[[ Given information, beginning ]]
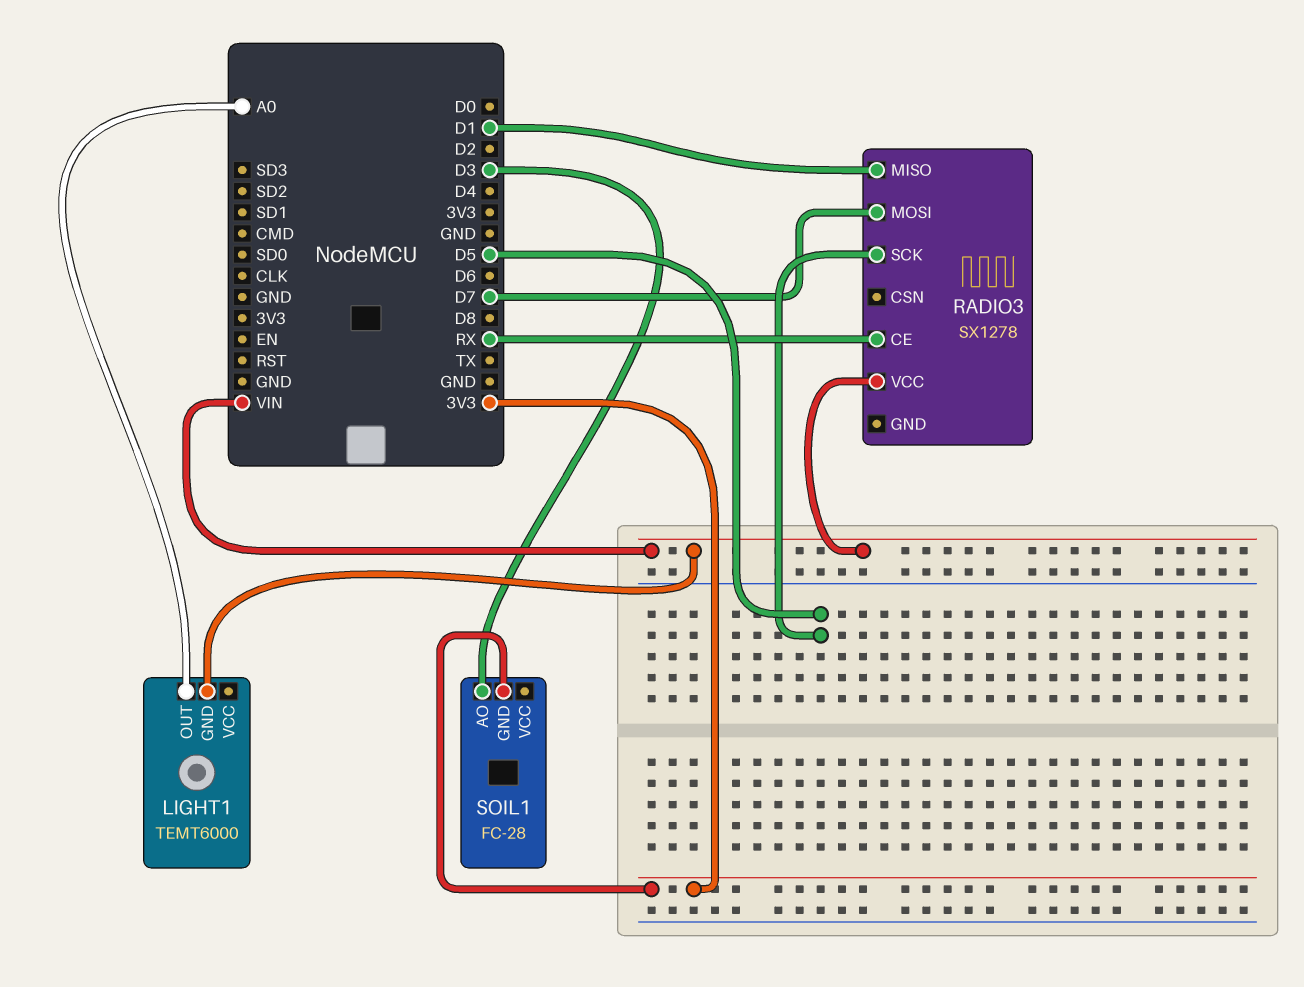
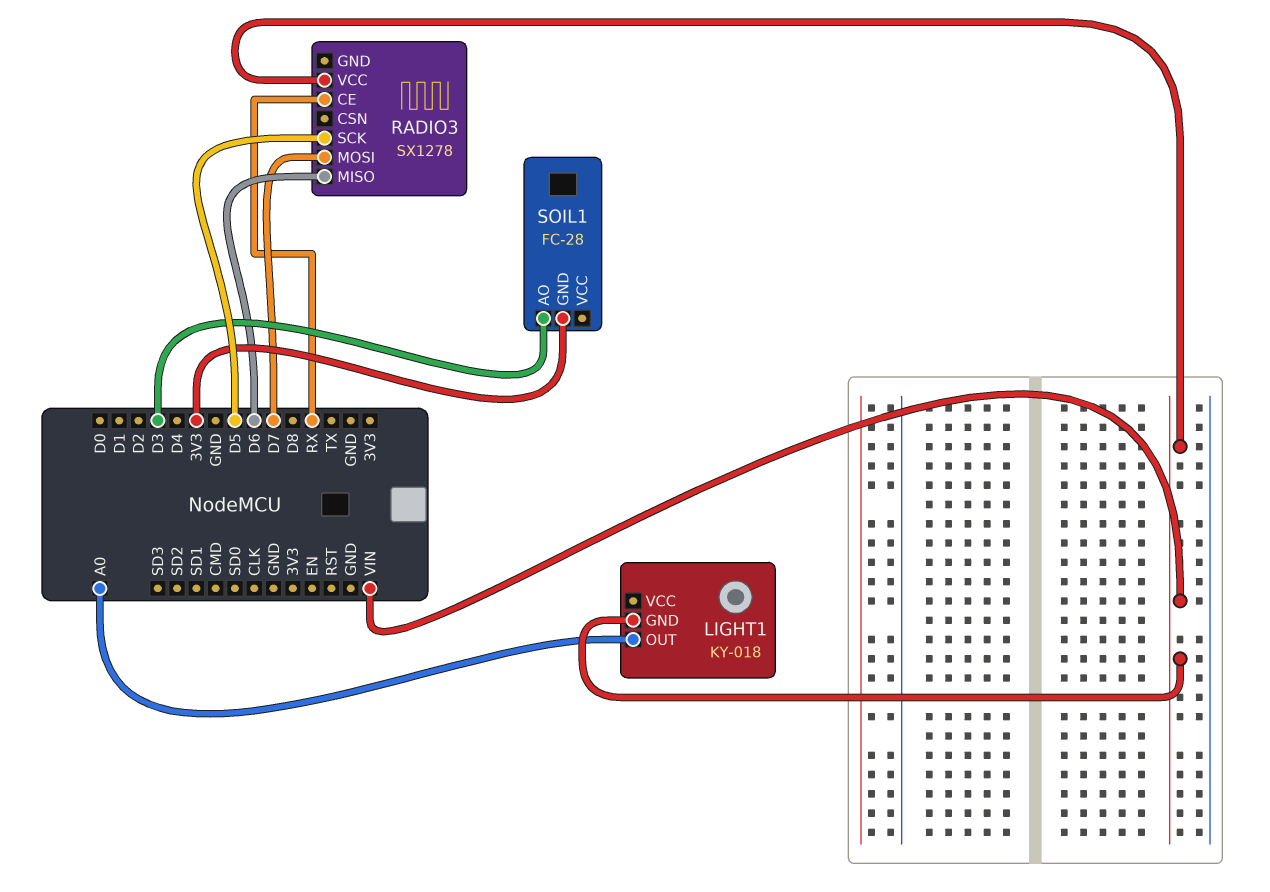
LIGHT1: TEMT6000 -> KY-018
RADIO3 pin MISO: D1 -> D6

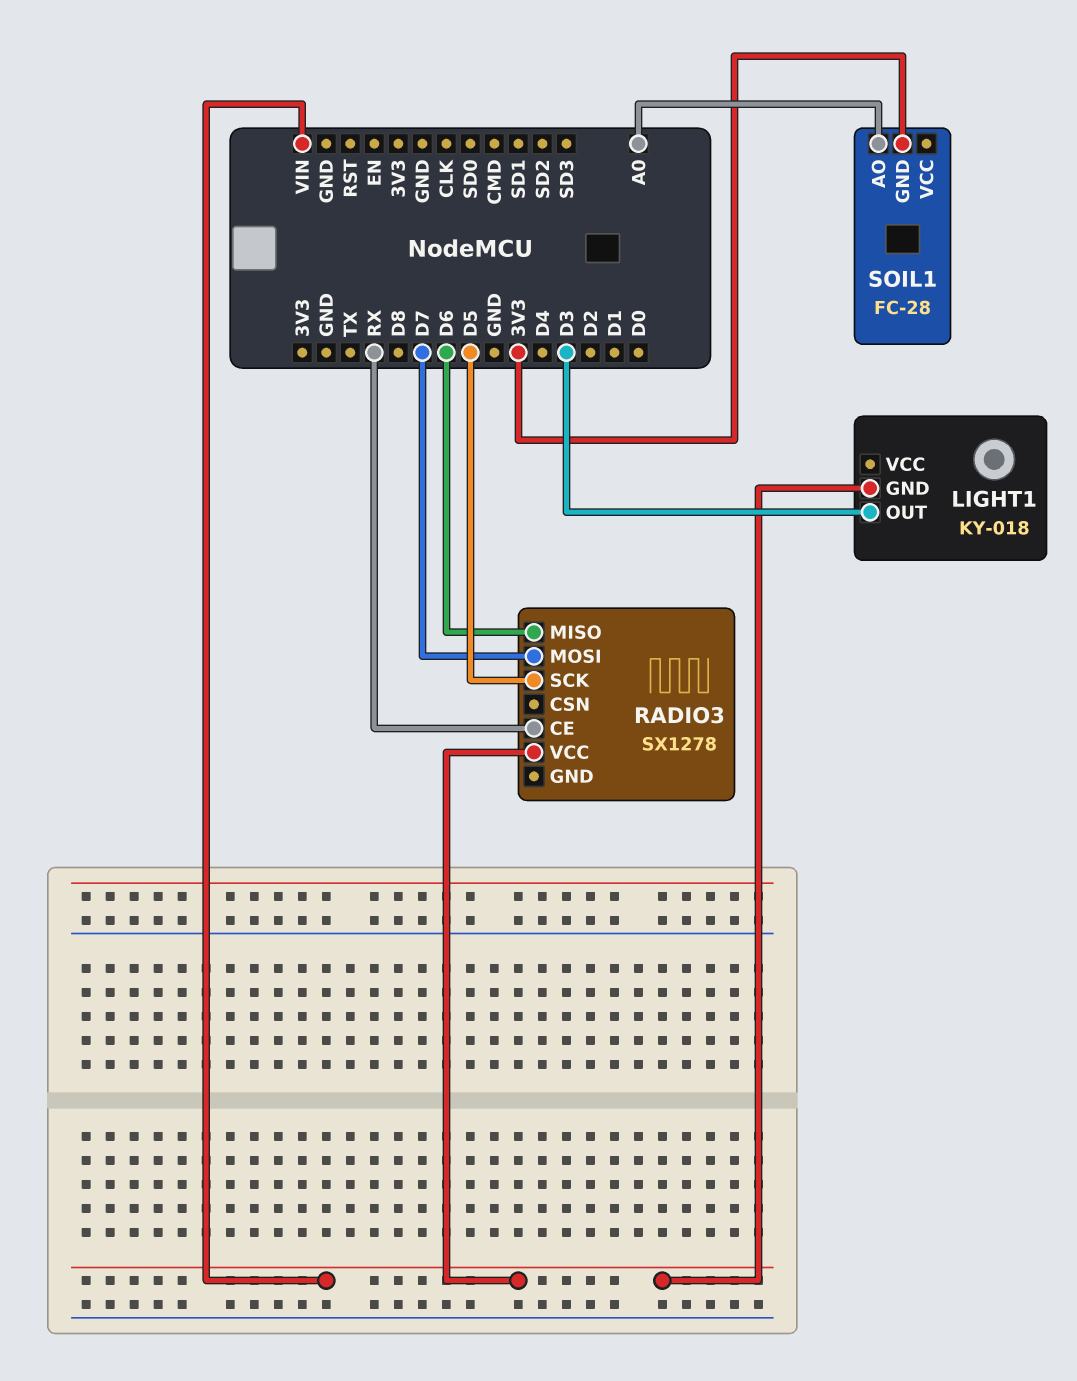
LIGHT1 pin OUT: A0 -> D3
SOIL1 pin AO: D3 -> A0

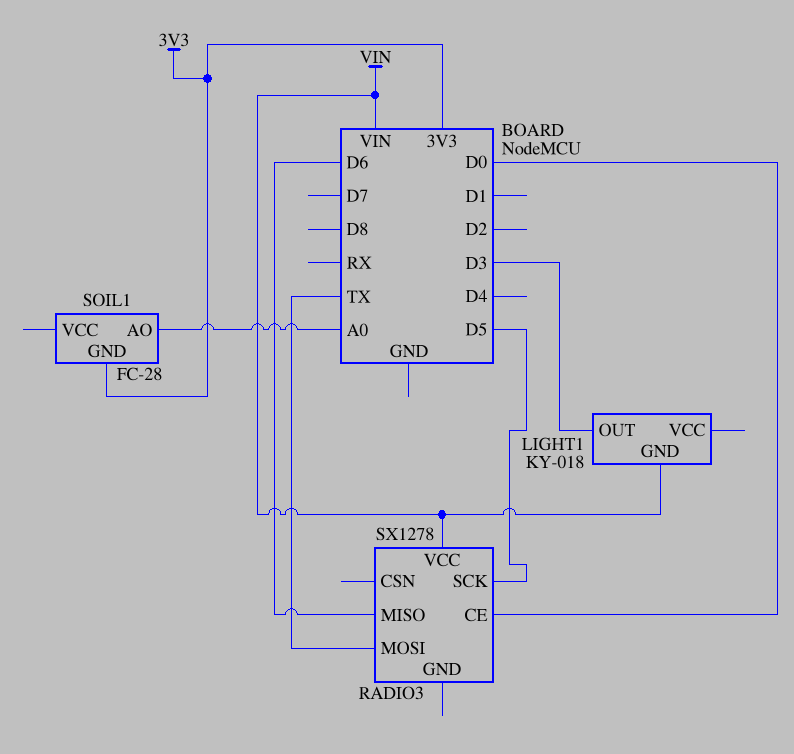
RADIO3 pin CE: RX -> D0
RADIO3 pin MOSI: D7 -> TX

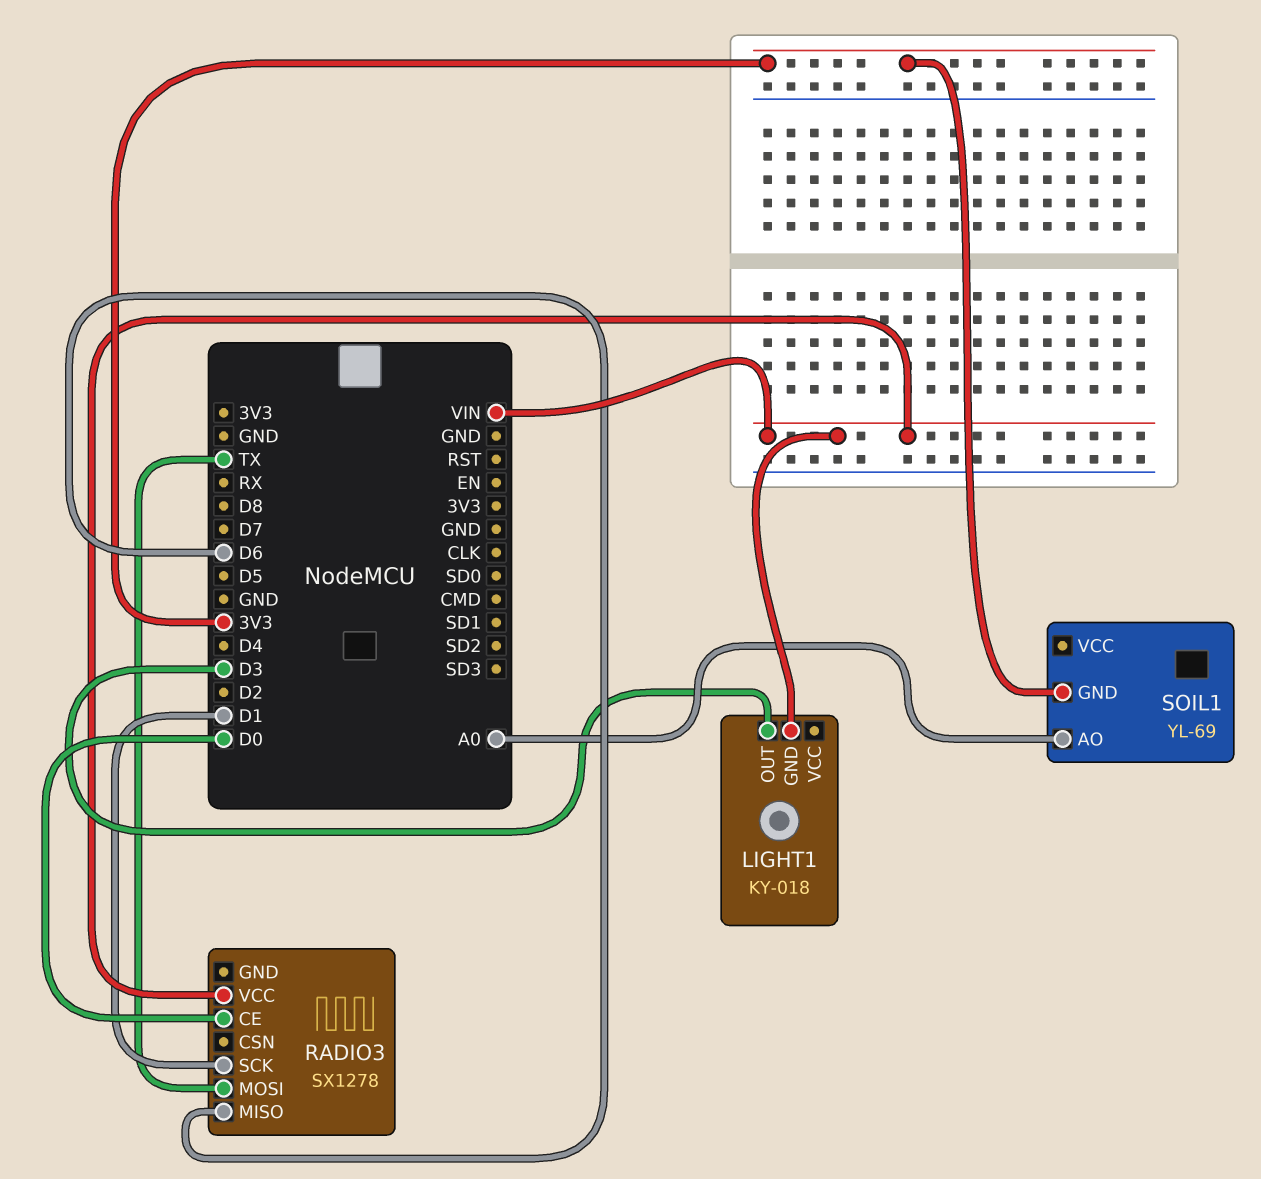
RADIO3 pin SCK: D5 -> D1
SOIL1: FC-28 -> YL-69

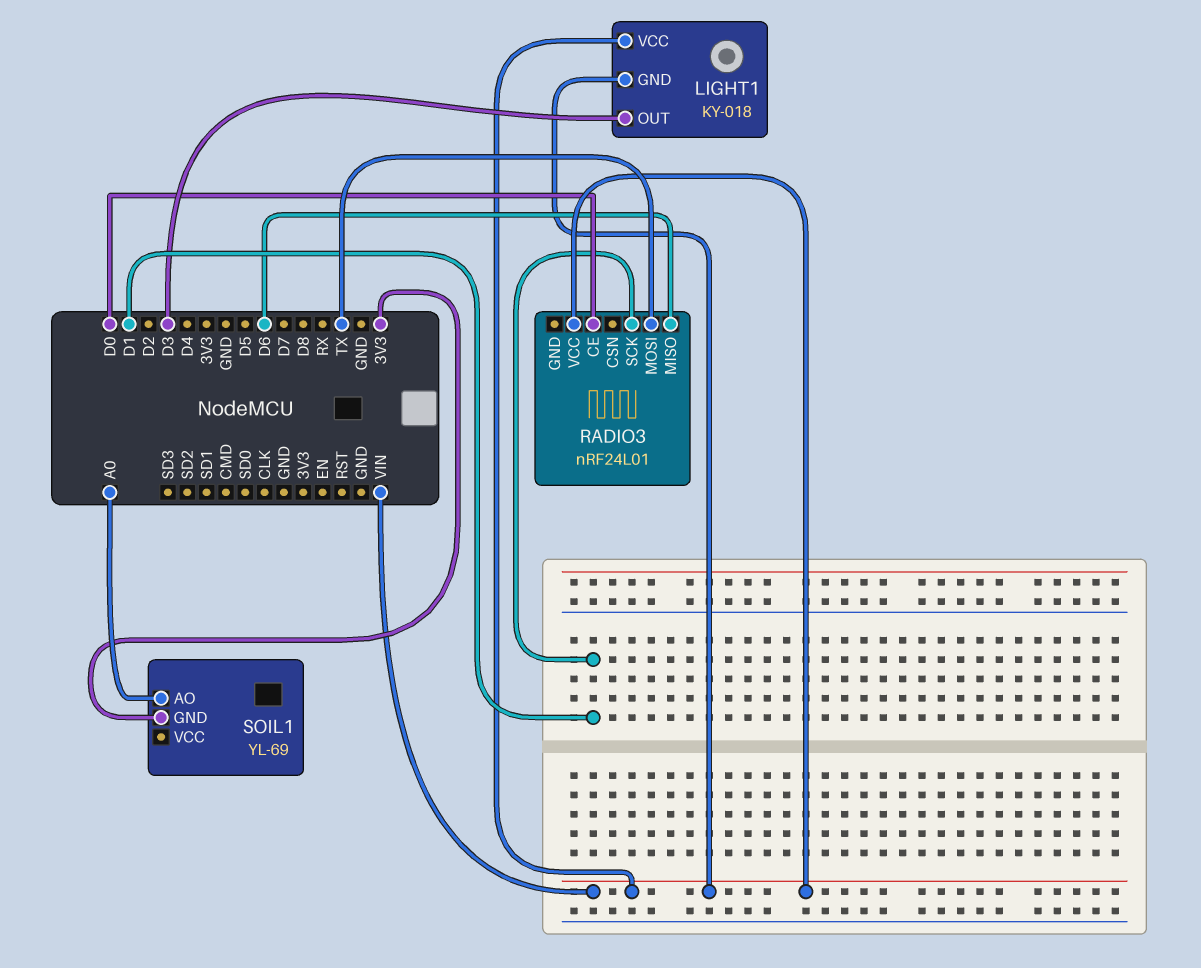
LIGHT1 pin VCC: none -> VIN
RADIO3: SX1278 -> nRF24L01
[[ Given information, end ]]
Your assignment>
The answer must consist of the line containing "SOIL1 pin AO: D3 -> A0" and every line after it through the end of the records, retyped exactly, with all pictures left out.

Result>
SOIL1 pin AO: D3 -> A0

RADIO3 pin CE: RX -> D0
RADIO3 pin MOSI: D7 -> TX

RADIO3 pin SCK: D5 -> D1
SOIL1: FC-28 -> YL-69

LIGHT1 pin VCC: none -> VIN
RADIO3: SX1278 -> nRF24L01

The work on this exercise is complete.